**Required action:**
The stretch wanted below opens at the line containing "red pan: 4 -> 8" and closes at the line containing "pink strawberry: 14 -> 13". Please return it exactly, with no other lines.

**Data for review:**
== Segment start ==

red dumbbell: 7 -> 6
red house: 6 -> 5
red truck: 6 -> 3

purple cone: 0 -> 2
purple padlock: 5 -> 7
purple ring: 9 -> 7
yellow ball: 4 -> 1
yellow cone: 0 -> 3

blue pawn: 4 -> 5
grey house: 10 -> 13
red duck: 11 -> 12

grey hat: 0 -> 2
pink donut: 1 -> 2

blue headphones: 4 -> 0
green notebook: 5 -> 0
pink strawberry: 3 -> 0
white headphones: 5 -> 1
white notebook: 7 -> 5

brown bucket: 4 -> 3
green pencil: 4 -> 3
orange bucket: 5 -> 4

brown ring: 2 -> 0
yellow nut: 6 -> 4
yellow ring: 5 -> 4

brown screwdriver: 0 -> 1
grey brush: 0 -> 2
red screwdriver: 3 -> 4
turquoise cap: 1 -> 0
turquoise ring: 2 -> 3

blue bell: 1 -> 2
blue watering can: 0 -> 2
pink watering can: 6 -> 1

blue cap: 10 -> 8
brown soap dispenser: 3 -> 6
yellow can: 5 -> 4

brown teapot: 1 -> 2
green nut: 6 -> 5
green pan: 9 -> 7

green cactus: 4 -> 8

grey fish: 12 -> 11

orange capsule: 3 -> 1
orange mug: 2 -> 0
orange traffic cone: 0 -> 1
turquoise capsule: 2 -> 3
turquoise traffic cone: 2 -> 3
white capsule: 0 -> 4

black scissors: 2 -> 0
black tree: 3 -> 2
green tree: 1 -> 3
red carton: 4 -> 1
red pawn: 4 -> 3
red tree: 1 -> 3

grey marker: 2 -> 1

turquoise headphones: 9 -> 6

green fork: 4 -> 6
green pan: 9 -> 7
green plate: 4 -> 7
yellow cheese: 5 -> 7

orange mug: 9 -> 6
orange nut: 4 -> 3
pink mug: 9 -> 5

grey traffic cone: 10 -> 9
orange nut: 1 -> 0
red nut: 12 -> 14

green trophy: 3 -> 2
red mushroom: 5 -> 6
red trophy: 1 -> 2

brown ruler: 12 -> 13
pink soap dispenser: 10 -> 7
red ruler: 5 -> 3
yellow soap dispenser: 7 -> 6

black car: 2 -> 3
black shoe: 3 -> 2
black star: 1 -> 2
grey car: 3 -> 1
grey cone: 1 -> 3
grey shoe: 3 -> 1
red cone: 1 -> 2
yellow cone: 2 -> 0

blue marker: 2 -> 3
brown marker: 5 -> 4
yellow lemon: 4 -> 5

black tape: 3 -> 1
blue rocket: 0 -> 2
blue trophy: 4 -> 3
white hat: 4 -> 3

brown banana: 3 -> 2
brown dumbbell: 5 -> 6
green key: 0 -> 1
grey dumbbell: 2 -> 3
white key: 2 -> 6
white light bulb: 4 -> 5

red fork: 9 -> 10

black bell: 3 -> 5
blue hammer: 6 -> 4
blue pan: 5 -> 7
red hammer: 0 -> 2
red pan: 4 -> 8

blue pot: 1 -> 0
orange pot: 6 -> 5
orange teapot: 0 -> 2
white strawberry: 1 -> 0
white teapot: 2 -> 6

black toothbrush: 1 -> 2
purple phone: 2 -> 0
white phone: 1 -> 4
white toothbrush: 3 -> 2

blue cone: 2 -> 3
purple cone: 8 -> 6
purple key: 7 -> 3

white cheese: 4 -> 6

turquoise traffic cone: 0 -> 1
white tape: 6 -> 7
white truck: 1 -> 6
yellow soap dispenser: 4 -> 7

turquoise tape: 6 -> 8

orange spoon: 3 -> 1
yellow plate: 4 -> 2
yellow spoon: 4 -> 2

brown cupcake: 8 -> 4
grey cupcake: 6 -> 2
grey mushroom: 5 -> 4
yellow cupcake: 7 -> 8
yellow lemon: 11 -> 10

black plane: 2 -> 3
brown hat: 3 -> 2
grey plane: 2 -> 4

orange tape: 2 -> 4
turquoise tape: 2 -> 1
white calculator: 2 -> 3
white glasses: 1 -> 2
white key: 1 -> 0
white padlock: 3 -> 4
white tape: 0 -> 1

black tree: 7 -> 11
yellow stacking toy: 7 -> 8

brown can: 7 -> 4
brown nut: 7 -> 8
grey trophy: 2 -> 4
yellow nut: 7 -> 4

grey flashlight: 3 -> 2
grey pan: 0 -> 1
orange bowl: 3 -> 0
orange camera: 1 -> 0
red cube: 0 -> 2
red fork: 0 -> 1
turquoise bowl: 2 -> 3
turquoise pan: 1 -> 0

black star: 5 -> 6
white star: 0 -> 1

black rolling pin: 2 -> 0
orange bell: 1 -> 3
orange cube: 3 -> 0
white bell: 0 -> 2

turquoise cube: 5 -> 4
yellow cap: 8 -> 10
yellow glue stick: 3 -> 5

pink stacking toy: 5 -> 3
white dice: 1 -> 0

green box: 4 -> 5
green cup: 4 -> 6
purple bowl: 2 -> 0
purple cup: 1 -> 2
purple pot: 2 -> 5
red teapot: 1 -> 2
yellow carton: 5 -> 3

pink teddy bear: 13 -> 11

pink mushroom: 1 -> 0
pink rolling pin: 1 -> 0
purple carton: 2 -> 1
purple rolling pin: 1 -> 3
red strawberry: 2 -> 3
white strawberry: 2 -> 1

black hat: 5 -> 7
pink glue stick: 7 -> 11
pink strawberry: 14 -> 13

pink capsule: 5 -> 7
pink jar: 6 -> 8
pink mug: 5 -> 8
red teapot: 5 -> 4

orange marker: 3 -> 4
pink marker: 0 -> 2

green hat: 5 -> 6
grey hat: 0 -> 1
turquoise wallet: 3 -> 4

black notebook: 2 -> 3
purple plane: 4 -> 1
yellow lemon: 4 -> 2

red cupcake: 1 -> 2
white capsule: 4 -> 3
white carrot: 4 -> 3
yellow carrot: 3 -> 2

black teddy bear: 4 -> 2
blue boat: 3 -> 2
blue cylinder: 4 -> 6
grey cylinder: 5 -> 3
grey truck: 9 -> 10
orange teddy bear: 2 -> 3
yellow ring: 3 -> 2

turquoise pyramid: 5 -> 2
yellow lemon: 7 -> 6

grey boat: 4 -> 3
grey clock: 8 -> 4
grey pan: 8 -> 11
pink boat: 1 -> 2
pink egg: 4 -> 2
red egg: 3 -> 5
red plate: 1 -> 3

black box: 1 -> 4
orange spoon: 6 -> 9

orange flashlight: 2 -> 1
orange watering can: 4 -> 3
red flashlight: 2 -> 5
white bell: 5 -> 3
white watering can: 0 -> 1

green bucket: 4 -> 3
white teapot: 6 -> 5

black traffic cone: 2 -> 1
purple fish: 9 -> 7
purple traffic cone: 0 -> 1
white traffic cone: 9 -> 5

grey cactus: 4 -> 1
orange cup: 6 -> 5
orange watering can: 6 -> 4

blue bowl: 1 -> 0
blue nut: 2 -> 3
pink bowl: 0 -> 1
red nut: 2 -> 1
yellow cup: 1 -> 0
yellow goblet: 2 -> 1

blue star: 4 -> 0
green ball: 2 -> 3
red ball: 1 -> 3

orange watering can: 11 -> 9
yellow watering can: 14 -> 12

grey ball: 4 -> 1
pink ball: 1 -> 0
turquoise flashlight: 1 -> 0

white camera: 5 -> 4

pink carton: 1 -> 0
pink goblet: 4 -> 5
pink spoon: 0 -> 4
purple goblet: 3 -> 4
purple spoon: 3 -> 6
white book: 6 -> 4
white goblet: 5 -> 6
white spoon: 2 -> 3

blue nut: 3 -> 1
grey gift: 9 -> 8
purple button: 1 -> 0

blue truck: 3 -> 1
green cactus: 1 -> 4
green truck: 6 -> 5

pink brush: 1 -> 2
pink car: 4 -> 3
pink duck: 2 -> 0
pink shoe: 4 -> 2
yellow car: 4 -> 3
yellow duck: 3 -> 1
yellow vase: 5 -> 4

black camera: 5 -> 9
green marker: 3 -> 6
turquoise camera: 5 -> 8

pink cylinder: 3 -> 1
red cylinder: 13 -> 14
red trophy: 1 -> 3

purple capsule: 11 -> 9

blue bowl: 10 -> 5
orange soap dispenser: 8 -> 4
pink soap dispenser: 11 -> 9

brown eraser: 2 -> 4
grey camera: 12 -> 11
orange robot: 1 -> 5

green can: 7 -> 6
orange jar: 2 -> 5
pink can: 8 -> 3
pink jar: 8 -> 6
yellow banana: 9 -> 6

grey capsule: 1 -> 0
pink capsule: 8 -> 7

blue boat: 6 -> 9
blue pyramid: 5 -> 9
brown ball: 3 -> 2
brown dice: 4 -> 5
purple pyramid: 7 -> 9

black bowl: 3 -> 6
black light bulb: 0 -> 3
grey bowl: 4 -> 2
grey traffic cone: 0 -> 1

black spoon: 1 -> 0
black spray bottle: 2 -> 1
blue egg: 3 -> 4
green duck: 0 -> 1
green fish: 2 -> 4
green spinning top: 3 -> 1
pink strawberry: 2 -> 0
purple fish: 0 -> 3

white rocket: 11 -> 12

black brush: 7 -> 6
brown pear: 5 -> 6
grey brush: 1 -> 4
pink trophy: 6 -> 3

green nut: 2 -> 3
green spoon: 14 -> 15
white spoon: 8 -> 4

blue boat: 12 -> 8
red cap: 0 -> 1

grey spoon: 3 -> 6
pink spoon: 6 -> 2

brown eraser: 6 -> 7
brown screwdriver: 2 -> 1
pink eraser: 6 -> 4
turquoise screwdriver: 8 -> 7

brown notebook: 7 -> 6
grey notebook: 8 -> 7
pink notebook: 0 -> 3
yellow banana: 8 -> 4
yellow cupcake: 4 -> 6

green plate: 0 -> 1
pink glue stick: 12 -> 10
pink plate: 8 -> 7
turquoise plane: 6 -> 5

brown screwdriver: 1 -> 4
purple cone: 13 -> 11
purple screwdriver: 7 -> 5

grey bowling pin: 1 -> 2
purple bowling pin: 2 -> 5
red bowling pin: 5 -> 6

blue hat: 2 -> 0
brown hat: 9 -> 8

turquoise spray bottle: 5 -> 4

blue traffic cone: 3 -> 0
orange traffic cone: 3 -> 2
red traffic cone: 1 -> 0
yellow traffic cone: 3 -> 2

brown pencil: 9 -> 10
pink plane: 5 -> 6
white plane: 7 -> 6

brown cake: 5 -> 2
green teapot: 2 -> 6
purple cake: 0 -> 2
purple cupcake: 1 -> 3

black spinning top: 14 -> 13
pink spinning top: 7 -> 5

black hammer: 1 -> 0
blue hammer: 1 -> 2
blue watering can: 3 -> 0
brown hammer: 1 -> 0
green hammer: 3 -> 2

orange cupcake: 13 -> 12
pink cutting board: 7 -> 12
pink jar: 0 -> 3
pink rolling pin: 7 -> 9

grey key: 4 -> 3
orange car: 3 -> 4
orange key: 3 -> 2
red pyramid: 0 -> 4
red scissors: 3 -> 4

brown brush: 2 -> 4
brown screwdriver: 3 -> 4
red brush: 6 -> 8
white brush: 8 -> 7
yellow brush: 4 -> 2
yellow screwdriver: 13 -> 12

== Segment end ==

**Response:**
red pan: 4 -> 8

blue pot: 1 -> 0
orange pot: 6 -> 5
orange teapot: 0 -> 2
white strawberry: 1 -> 0
white teapot: 2 -> 6

black toothbrush: 1 -> 2
purple phone: 2 -> 0
white phone: 1 -> 4
white toothbrush: 3 -> 2

blue cone: 2 -> 3
purple cone: 8 -> 6
purple key: 7 -> 3

white cheese: 4 -> 6

turquoise traffic cone: 0 -> 1
white tape: 6 -> 7
white truck: 1 -> 6
yellow soap dispenser: 4 -> 7

turquoise tape: 6 -> 8

orange spoon: 3 -> 1
yellow plate: 4 -> 2
yellow spoon: 4 -> 2

brown cupcake: 8 -> 4
grey cupcake: 6 -> 2
grey mushroom: 5 -> 4
yellow cupcake: 7 -> 8
yellow lemon: 11 -> 10

black plane: 2 -> 3
brown hat: 3 -> 2
grey plane: 2 -> 4

orange tape: 2 -> 4
turquoise tape: 2 -> 1
white calculator: 2 -> 3
white glasses: 1 -> 2
white key: 1 -> 0
white padlock: 3 -> 4
white tape: 0 -> 1

black tree: 7 -> 11
yellow stacking toy: 7 -> 8

brown can: 7 -> 4
brown nut: 7 -> 8
grey trophy: 2 -> 4
yellow nut: 7 -> 4

grey flashlight: 3 -> 2
grey pan: 0 -> 1
orange bowl: 3 -> 0
orange camera: 1 -> 0
red cube: 0 -> 2
red fork: 0 -> 1
turquoise bowl: 2 -> 3
turquoise pan: 1 -> 0

black star: 5 -> 6
white star: 0 -> 1

black rolling pin: 2 -> 0
orange bell: 1 -> 3
orange cube: 3 -> 0
white bell: 0 -> 2

turquoise cube: 5 -> 4
yellow cap: 8 -> 10
yellow glue stick: 3 -> 5

pink stacking toy: 5 -> 3
white dice: 1 -> 0

green box: 4 -> 5
green cup: 4 -> 6
purple bowl: 2 -> 0
purple cup: 1 -> 2
purple pot: 2 -> 5
red teapot: 1 -> 2
yellow carton: 5 -> 3

pink teddy bear: 13 -> 11

pink mushroom: 1 -> 0
pink rolling pin: 1 -> 0
purple carton: 2 -> 1
purple rolling pin: 1 -> 3
red strawberry: 2 -> 3
white strawberry: 2 -> 1

black hat: 5 -> 7
pink glue stick: 7 -> 11
pink strawberry: 14 -> 13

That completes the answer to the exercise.